# Task statement
With the pictures set aside, reproduce each entry precisely as it reads.

# Records supplied
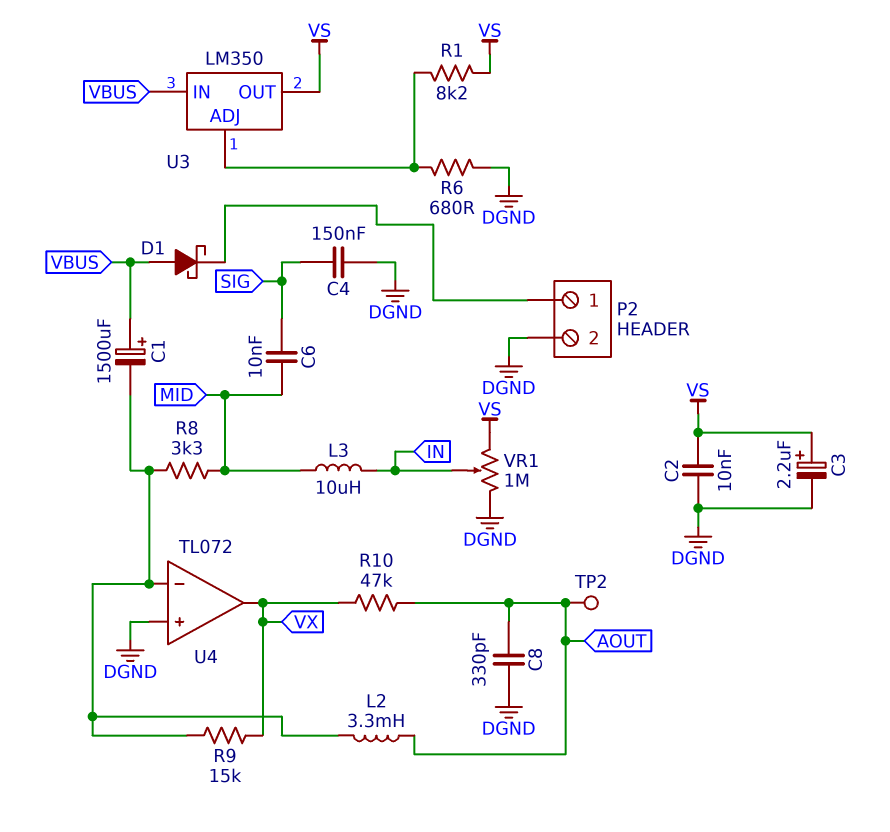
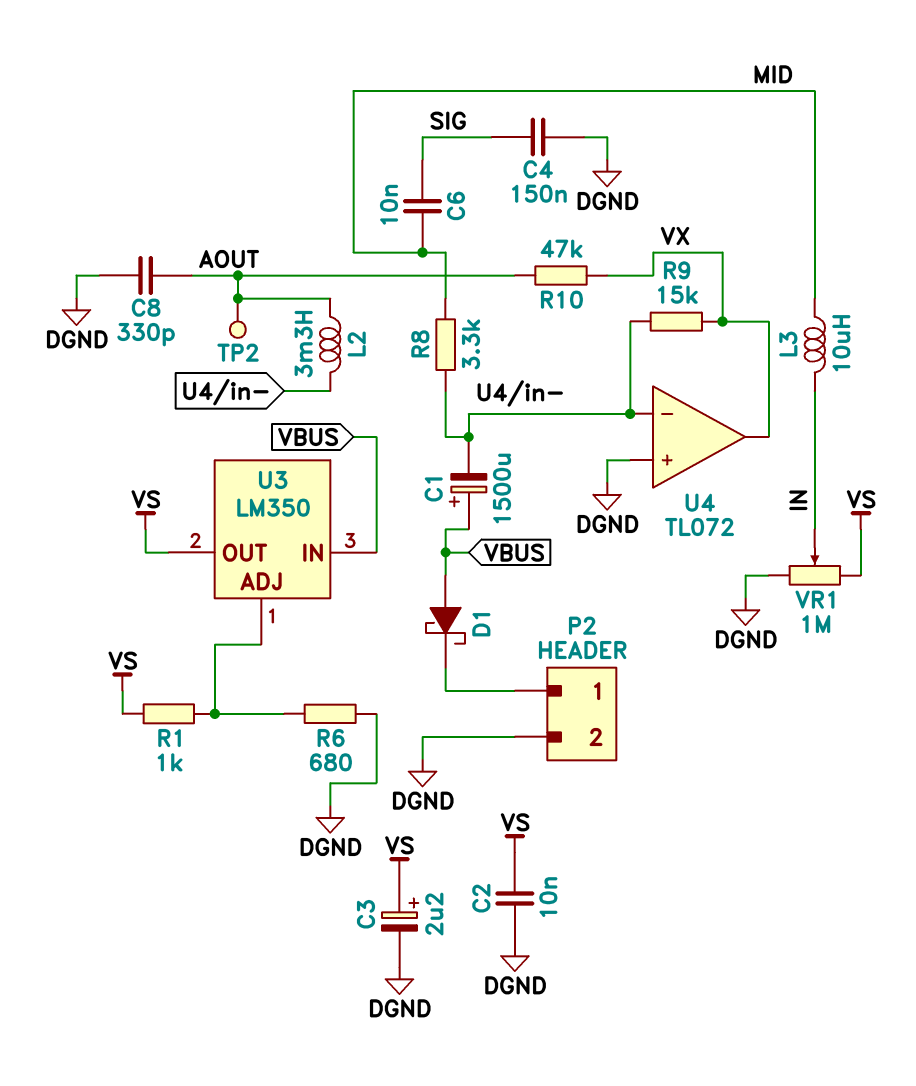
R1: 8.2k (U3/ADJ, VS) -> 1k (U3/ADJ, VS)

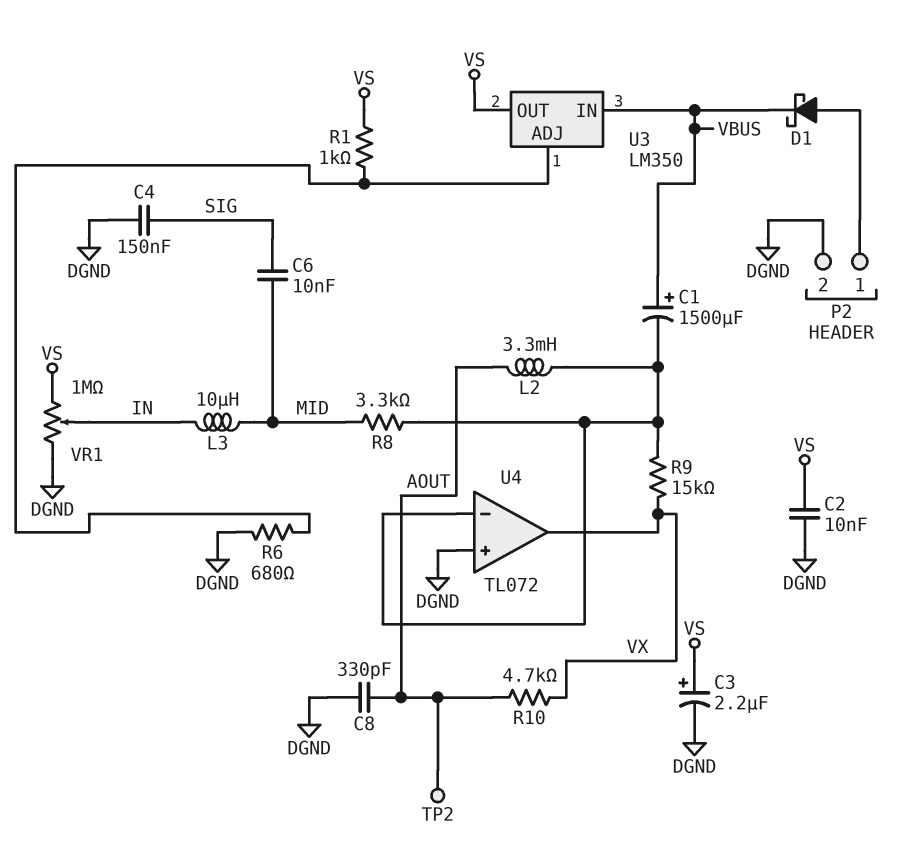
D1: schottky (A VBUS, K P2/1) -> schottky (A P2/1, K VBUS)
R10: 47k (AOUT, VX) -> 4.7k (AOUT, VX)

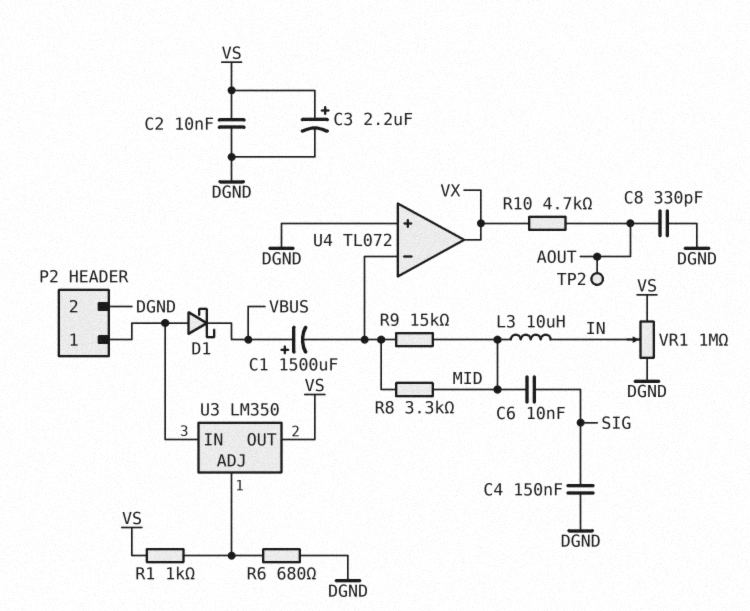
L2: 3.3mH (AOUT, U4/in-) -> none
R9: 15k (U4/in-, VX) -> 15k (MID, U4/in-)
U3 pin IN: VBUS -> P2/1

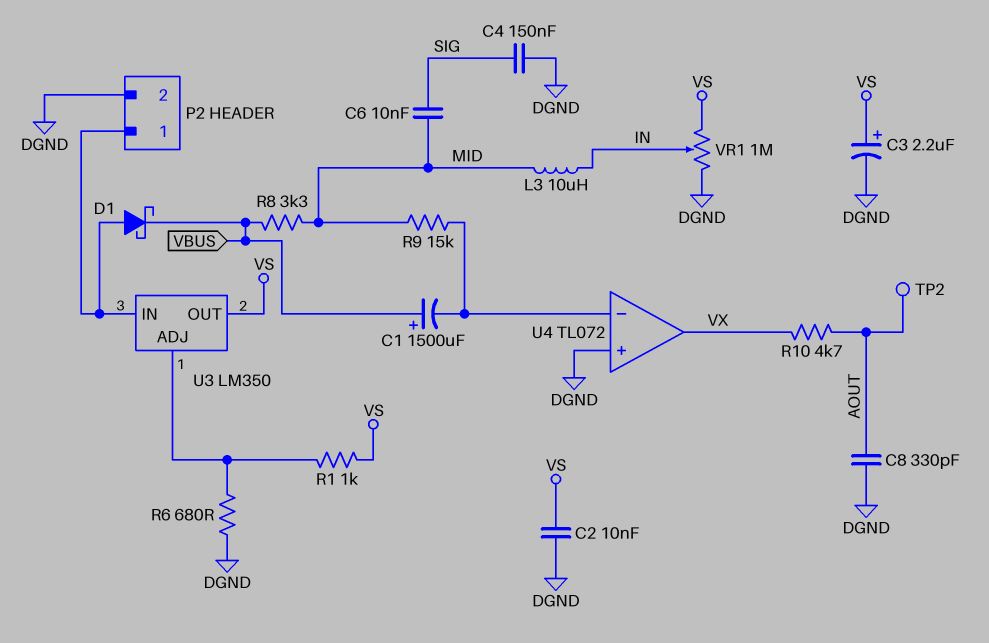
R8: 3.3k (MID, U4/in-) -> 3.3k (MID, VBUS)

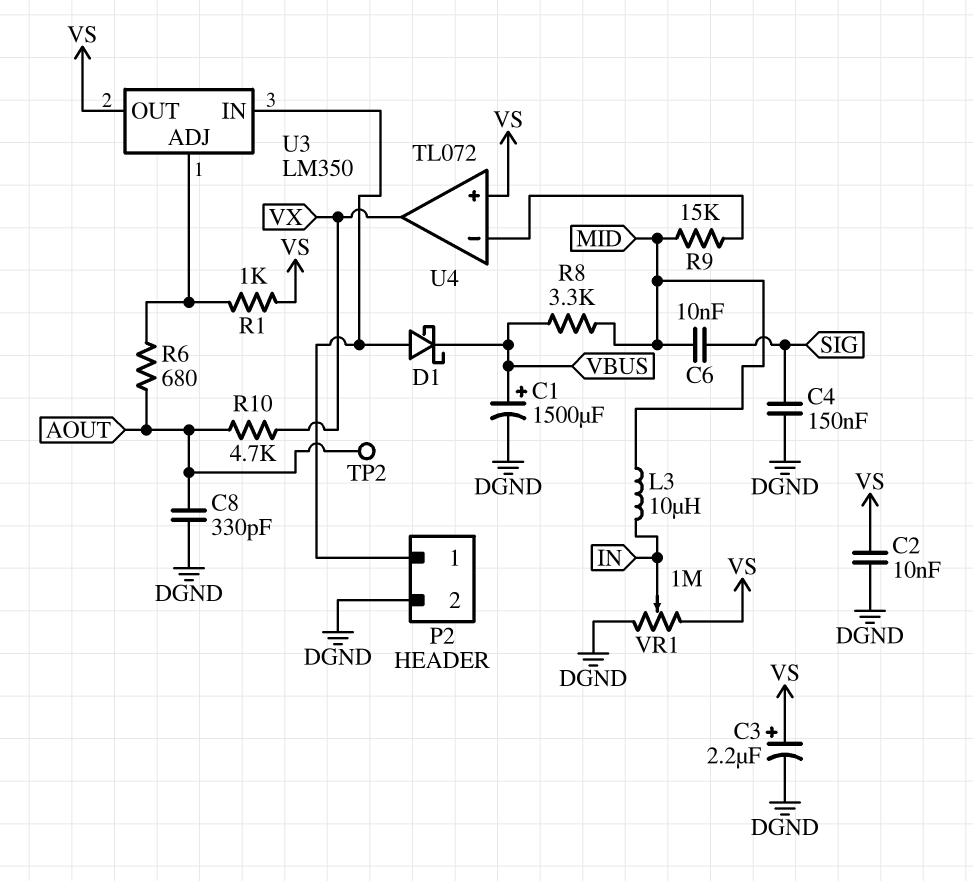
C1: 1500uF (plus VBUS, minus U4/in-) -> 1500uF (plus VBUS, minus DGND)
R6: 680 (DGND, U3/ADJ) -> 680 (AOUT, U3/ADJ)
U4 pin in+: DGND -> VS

# Answer section
R1: 8.2k (U3/ADJ, VS) -> 1k (U3/ADJ, VS)

D1: schottky (A VBUS, K P2/1) -> schottky (A P2/1, K VBUS)
R10: 47k (AOUT, VX) -> 4.7k (AOUT, VX)

L2: 3.3mH (AOUT, U4/in-) -> none
R9: 15k (U4/in-, VX) -> 15k (MID, U4/in-)
U3 pin IN: VBUS -> P2/1

R8: 3.3k (MID, U4/in-) -> 3.3k (MID, VBUS)

C1: 1500uF (plus VBUS, minus U4/in-) -> 1500uF (plus VBUS, minus DGND)
R6: 680 (DGND, U3/ADJ) -> 680 (AOUT, U3/ADJ)
U4 pin in+: DGND -> VS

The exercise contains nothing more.